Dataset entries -
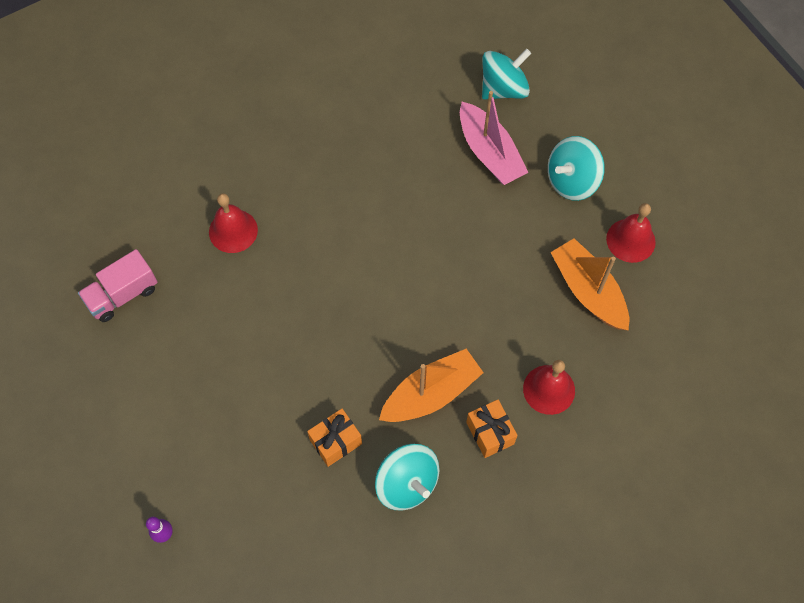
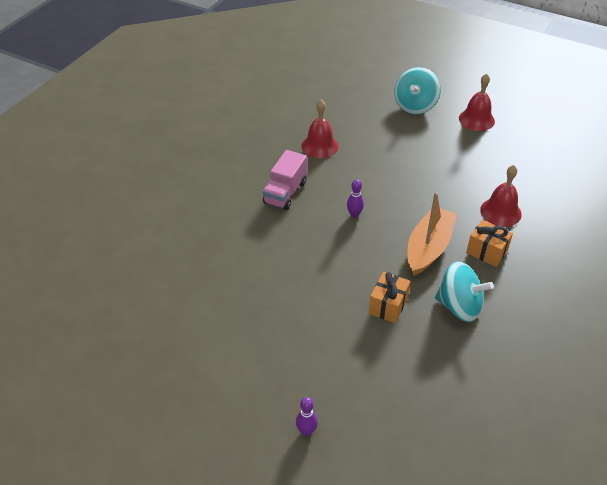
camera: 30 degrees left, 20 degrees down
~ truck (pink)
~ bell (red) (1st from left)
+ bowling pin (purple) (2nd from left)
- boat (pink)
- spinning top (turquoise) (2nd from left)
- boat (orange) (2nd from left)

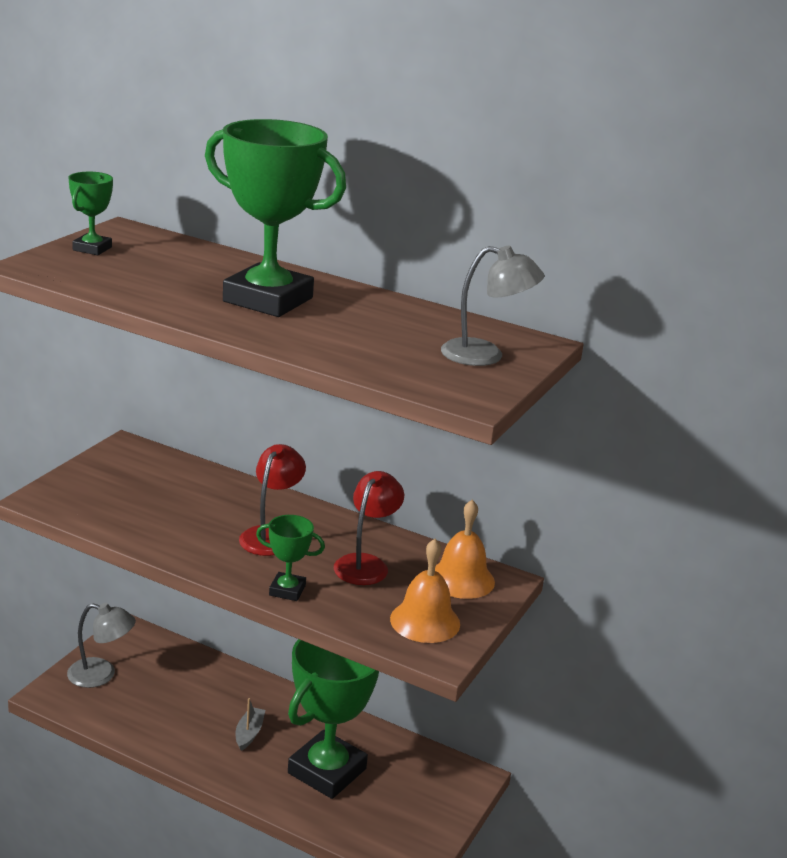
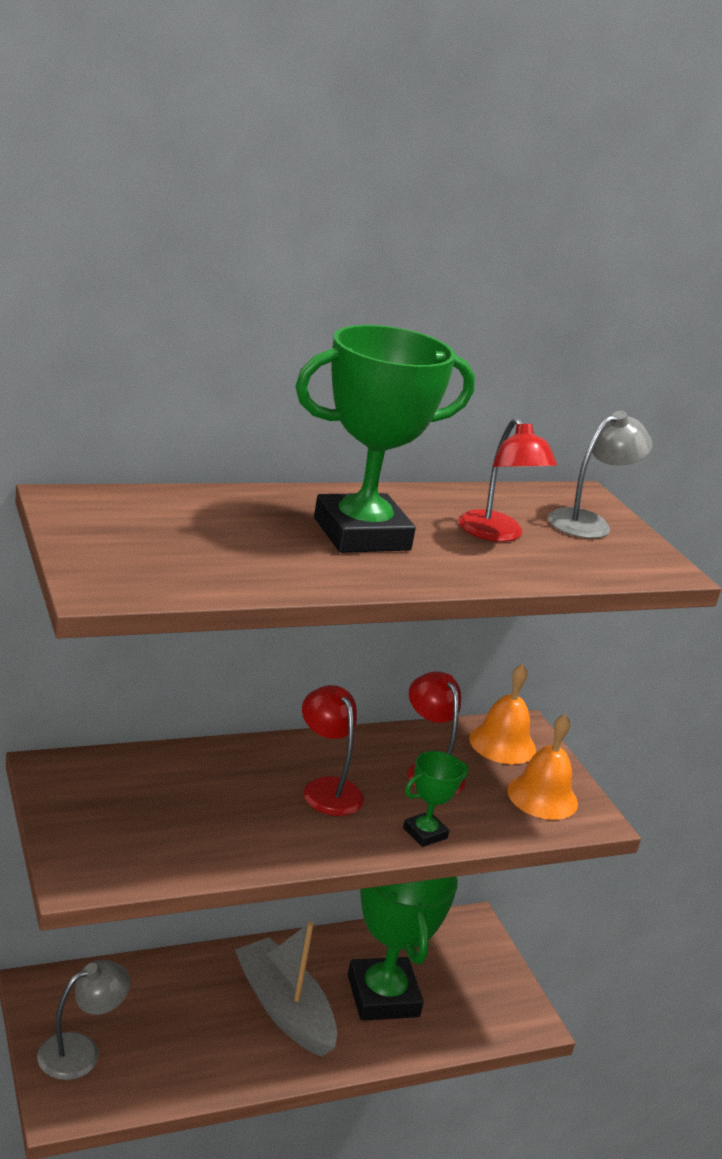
camera: 50 degrees left, 0 degrees up
~ boat (grey) x2.25
+ lamp (red) (3rd from left)
- trophy (green) (1st from left)

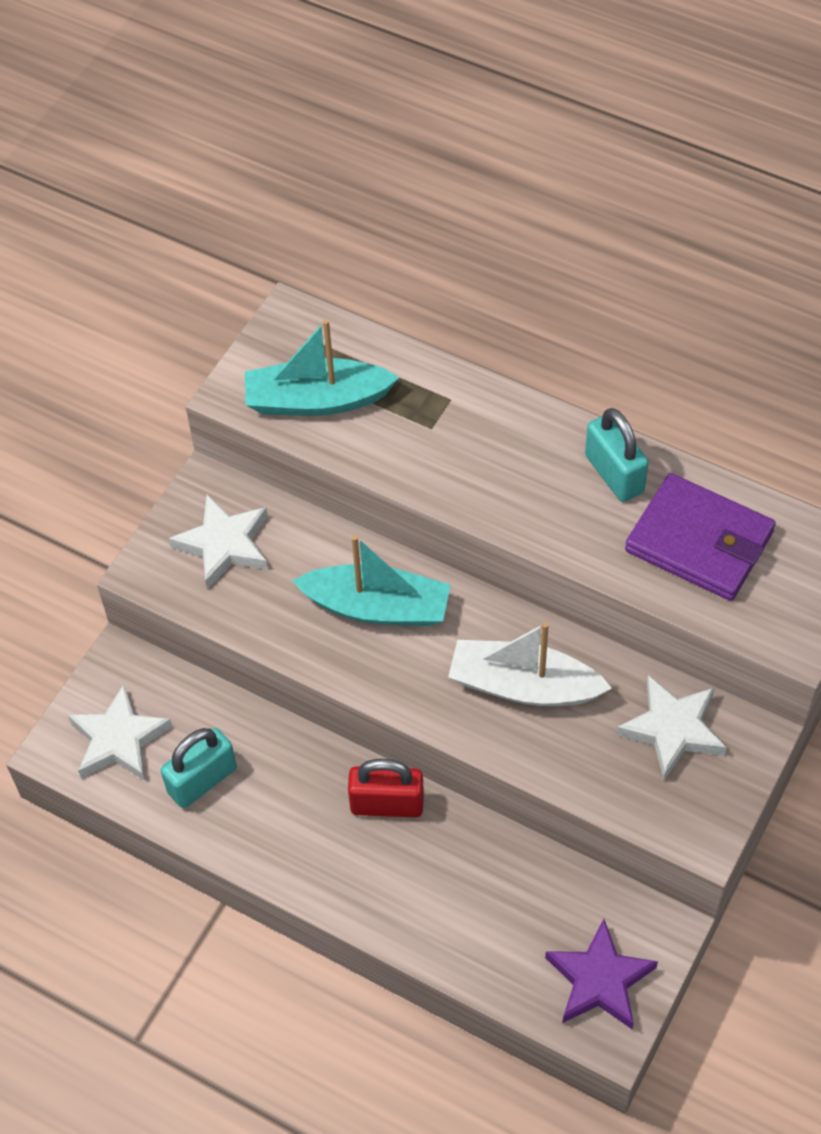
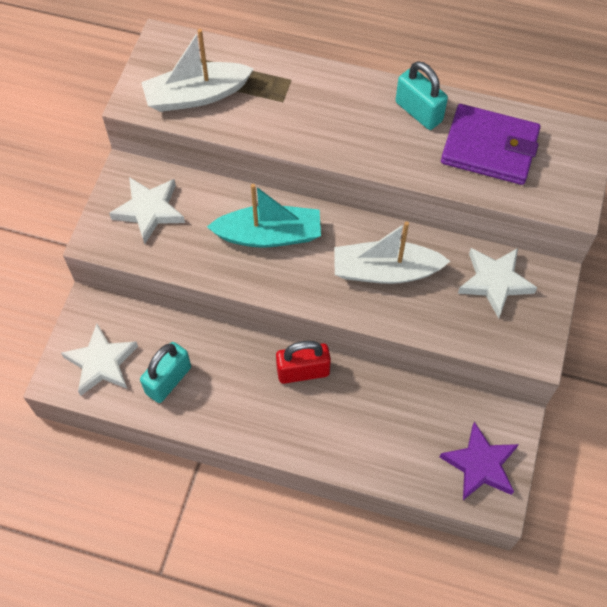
camera: 15 degrees left, 5 degrees up
~ boat (turquoise) (1st from left) to boat (white) (1st from left)

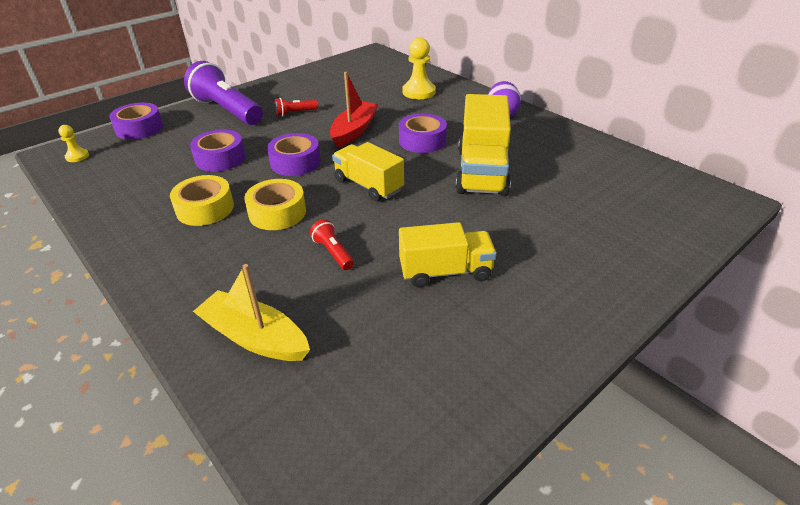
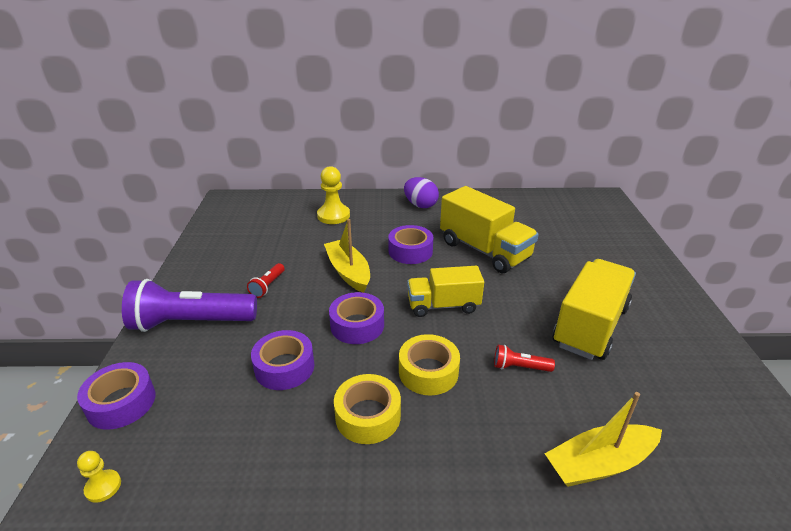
camera: 50 degrees left, 5 degrees down
~ boat (red) to boat (yellow) (1st from left)
~ truck (yellow) (2nd from left in the first image) x1.53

WHAT YOU SHOULD DO - The job is to copy all the records precisely while omitting any picture.

FINISHED EXERCISE -
camera: 30 degrees left, 20 degrees down
~ truck (pink)
~ bell (red) (1st from left)
+ bowling pin (purple) (2nd from left)
- boat (pink)
- spinning top (turquoise) (2nd from left)
- boat (orange) (2nd from left)

camera: 50 degrees left, 0 degrees up
~ boat (grey) x2.25
+ lamp (red) (3rd from left)
- trophy (green) (1st from left)

camera: 15 degrees left, 5 degrees up
~ boat (turquoise) (1st from left) to boat (white) (1st from left)

camera: 50 degrees left, 5 degrees down
~ boat (red) to boat (yellow) (1st from left)
~ truck (yellow) (2nd from left in the first image) x1.53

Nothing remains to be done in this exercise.